-- ABOUT THIS TASK --
Reproduce the whole of the data exactly.

-- Extracted records --
◇ ◇ ◇ ◇ ◇ ◇ ◇

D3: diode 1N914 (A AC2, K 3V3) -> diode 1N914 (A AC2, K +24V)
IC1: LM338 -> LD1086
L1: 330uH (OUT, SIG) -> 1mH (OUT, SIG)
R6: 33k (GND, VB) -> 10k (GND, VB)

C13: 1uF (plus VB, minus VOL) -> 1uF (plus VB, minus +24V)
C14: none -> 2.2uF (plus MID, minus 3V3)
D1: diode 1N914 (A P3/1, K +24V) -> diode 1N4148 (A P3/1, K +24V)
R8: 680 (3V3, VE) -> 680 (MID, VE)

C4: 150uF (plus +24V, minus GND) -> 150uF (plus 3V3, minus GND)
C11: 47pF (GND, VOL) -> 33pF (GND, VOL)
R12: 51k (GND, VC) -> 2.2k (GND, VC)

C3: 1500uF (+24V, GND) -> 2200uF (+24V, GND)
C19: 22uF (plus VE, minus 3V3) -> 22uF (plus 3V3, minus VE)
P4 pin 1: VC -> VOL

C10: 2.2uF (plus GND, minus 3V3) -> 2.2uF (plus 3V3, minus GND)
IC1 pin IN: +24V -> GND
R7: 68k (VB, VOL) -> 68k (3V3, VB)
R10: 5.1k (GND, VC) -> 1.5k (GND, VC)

◇ ◇ ◇ ◇ ◇ ◇ ◇

-- WRITTEN SOLUTION --
D3: diode 1N914 (A AC2, K 3V3) -> diode 1N914 (A AC2, K +24V)
IC1: LM338 -> LD1086
L1: 330uH (OUT, SIG) -> 1mH (OUT, SIG)
R6: 33k (GND, VB) -> 10k (GND, VB)

C13: 1uF (plus VB, minus VOL) -> 1uF (plus VB, minus +24V)
C14: none -> 2.2uF (plus MID, minus 3V3)
D1: diode 1N914 (A P3/1, K +24V) -> diode 1N4148 (A P3/1, K +24V)
R8: 680 (3V3, VE) -> 680 (MID, VE)

C4: 150uF (plus +24V, minus GND) -> 150uF (plus 3V3, minus GND)
C11: 47pF (GND, VOL) -> 33pF (GND, VOL)
R12: 51k (GND, VC) -> 2.2k (GND, VC)

C3: 1500uF (+24V, GND) -> 2200uF (+24V, GND)
C19: 22uF (plus VE, minus 3V3) -> 22uF (plus 3V3, minus VE)
P4 pin 1: VC -> VOL

C10: 2.2uF (plus GND, minus 3V3) -> 2.2uF (plus 3V3, minus GND)
IC1 pin IN: +24V -> GND
R7: 68k (VB, VOL) -> 68k (3V3, VB)
R10: 5.1k (GND, VC) -> 1.5k (GND, VC)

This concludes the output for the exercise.